[[ Provided data, beginning ]]

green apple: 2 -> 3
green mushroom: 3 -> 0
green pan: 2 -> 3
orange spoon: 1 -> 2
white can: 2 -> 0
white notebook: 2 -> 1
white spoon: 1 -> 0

[[ Provided data, end ]]
[[ Provided data, beginning ]]

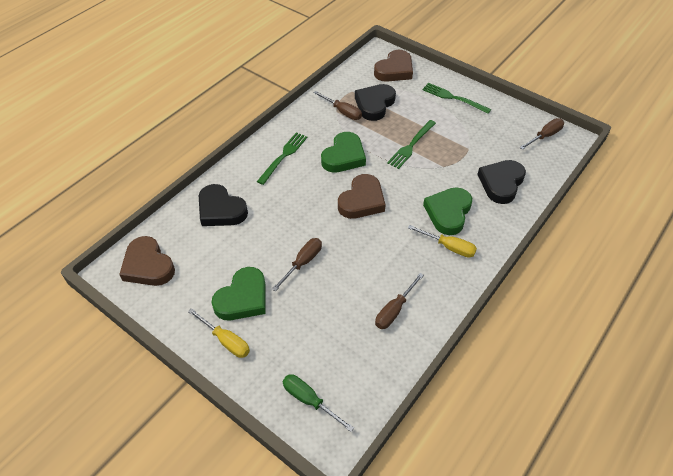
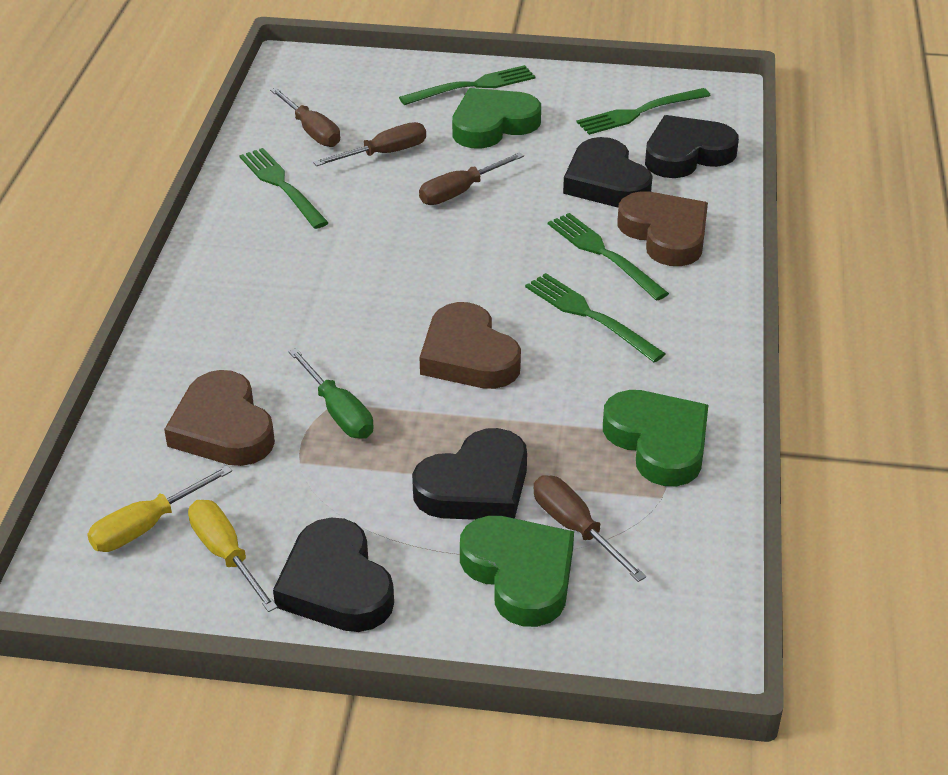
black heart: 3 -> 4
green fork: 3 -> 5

[[ Provided data, end ]]

> Problem requirements
Only the lines above starting at the line that holds "green pan: 2 -> 3" and ending at the line that holds "white spoon: 1 -> 0" are to be repeated, exactly and in full.

> Exercise answer
green pan: 2 -> 3
orange spoon: 1 -> 2
white can: 2 -> 0
white notebook: 2 -> 1
white spoon: 1 -> 0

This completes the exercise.